◆ **TASK STATEMENT**
Please set down, word for word, the line that contains "U1 pin out: n4 -> n10" and every line after it to the end of the entries below, omitting the pictures.
******************************
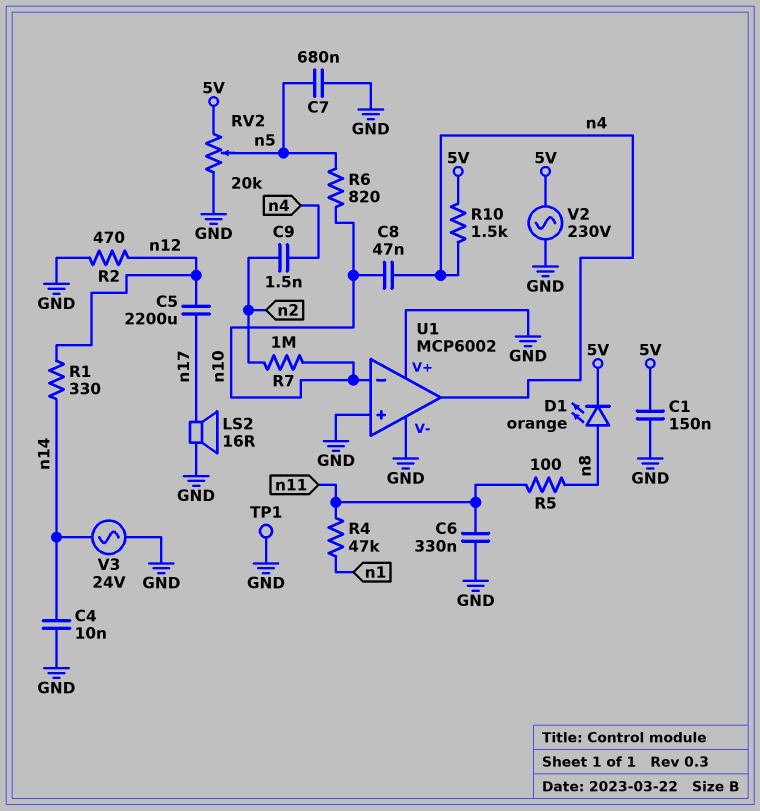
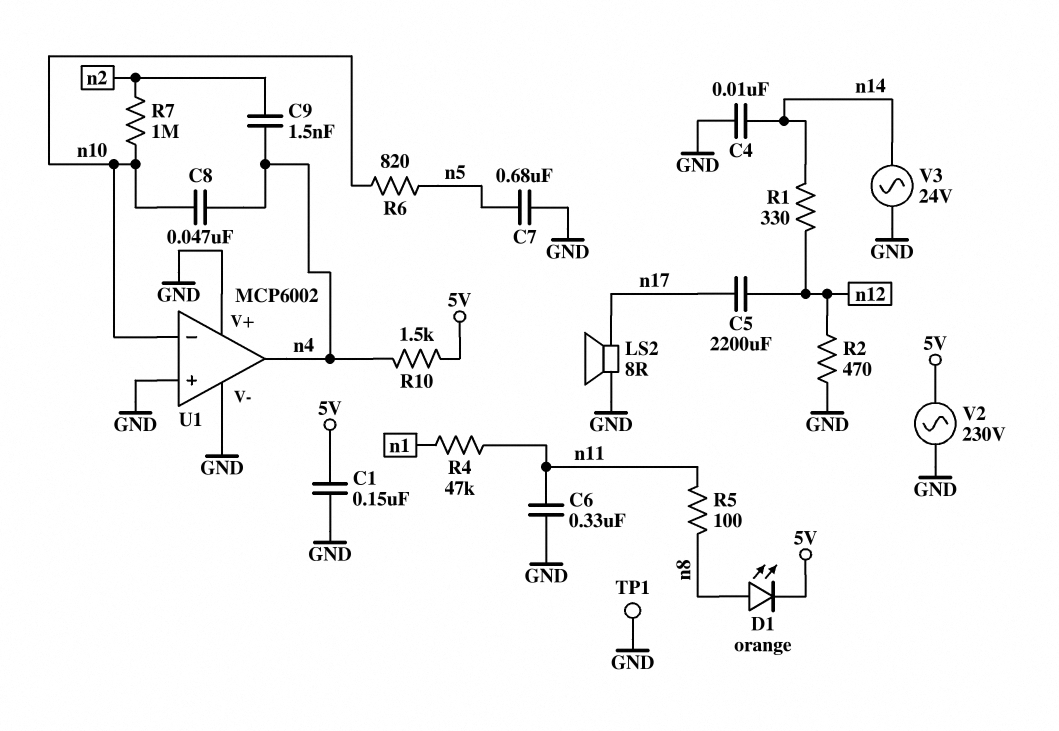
LS2: speaker 16R (GND, n17) -> speaker 8R (GND, n17)
RV2: 20k (5V, GND, wiper n5) -> none

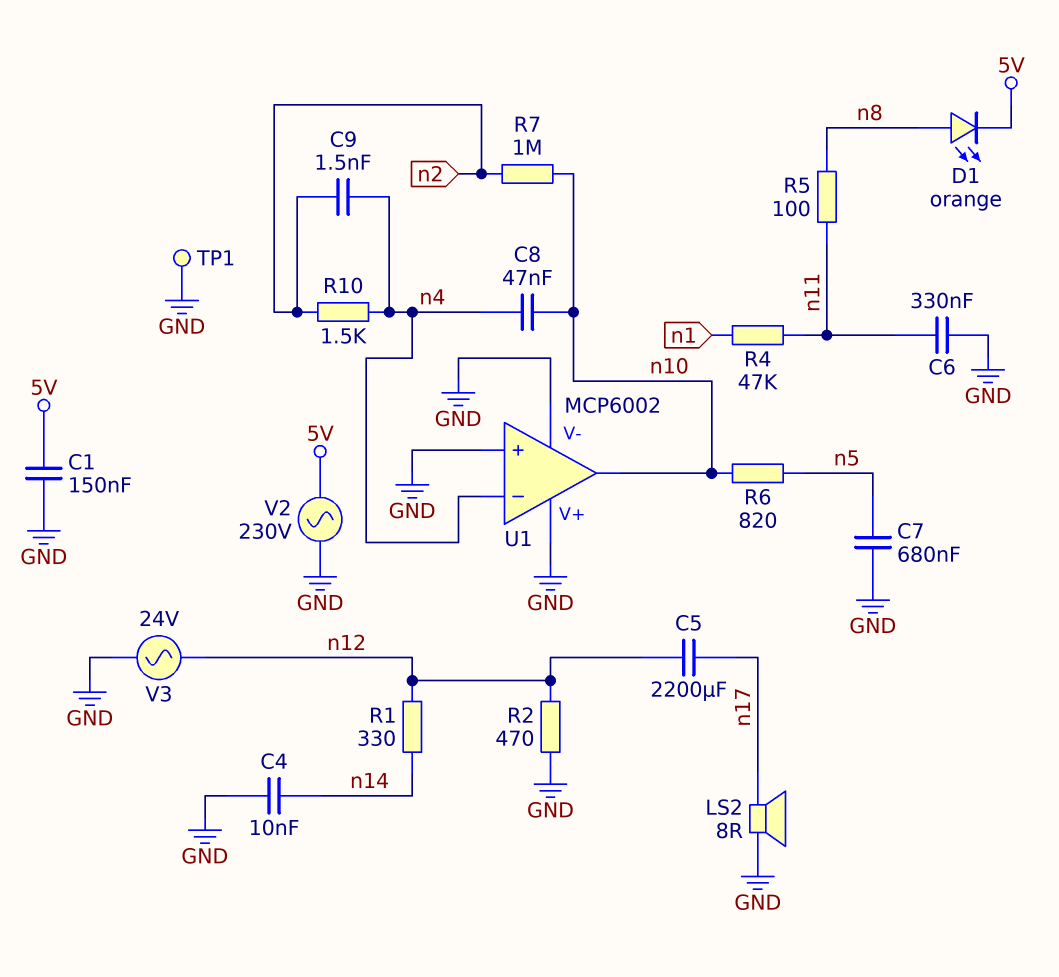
R10: 1.5k (5V, n4) -> 1.5k (n2, n4)
U1 pin in-: n10 -> n4
U1 pin out: n4 -> n10
V3: AC 24V (GND, n14) -> AC 24V (GND, n12)

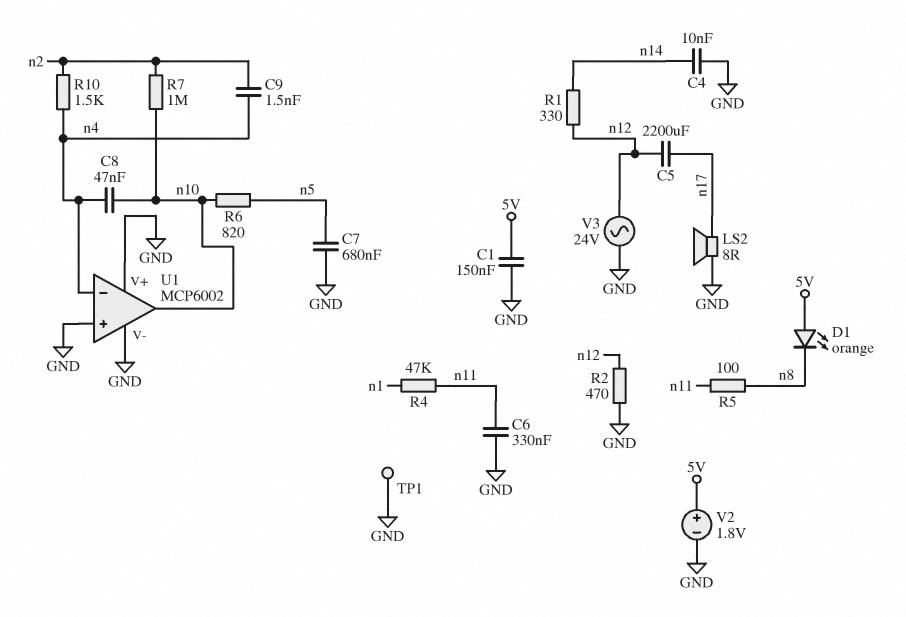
D1: LED orange (A n8, K 5V) -> LED orange (A 5V, K n8)
V2: AC 230V (5V, GND) -> 1.8V (plus 5V, minus GND)

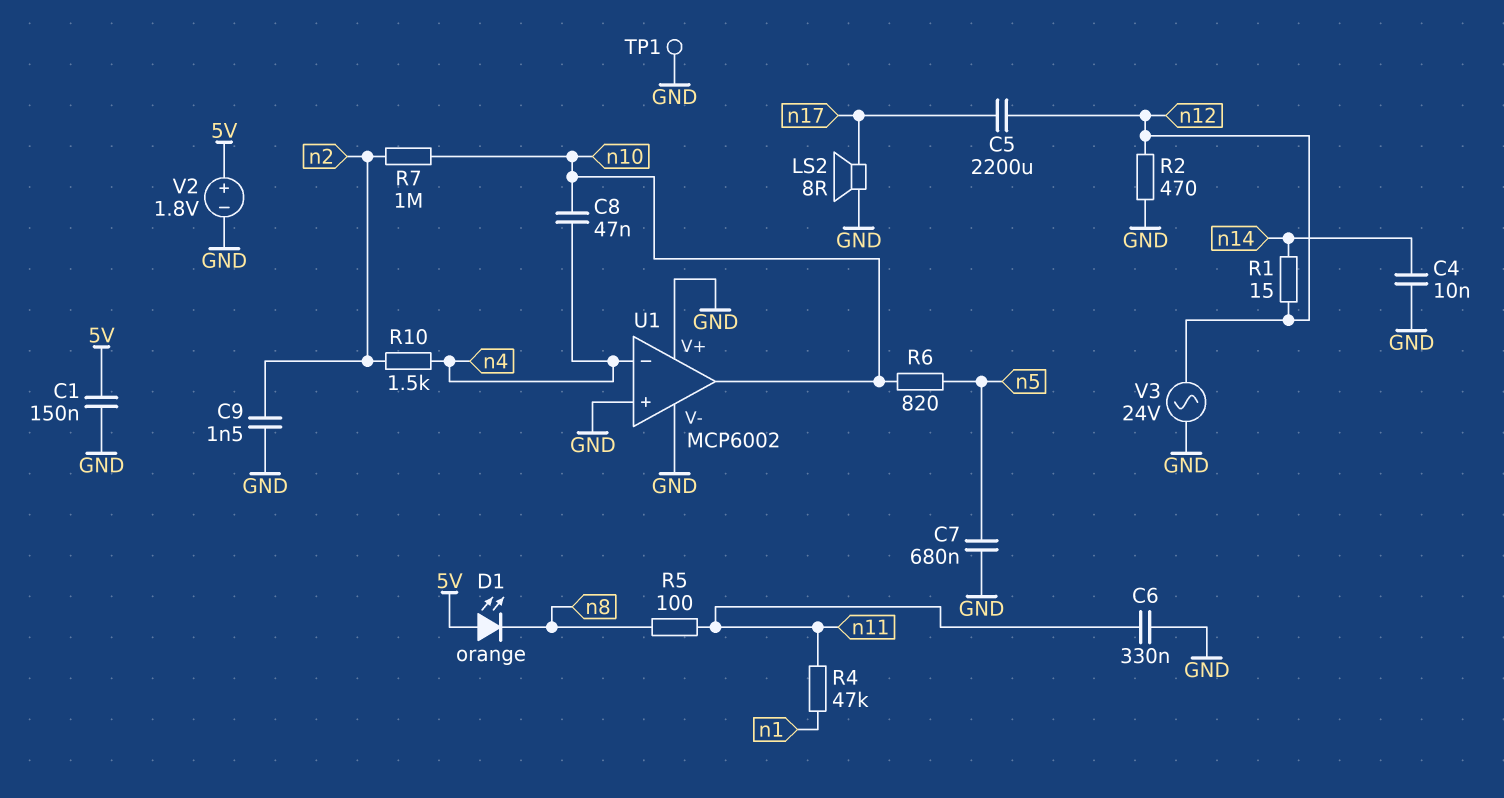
C9: 1.5nF (n2, n4) -> 1.5nF (GND, n2)
R1: 330 (n12, n14) -> 15 (n12, n14)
******************************
◆ **EXERCISE RESULT**
U1 pin out: n4 -> n10
V3: AC 24V (GND, n14) -> AC 24V (GND, n12)

D1: LED orange (A n8, K 5V) -> LED orange (A 5V, K n8)
V2: AC 230V (5V, GND) -> 1.8V (plus 5V, minus GND)

C9: 1.5nF (n2, n4) -> 1.5nF (GND, n2)
R1: 330 (n12, n14) -> 15 (n12, n14)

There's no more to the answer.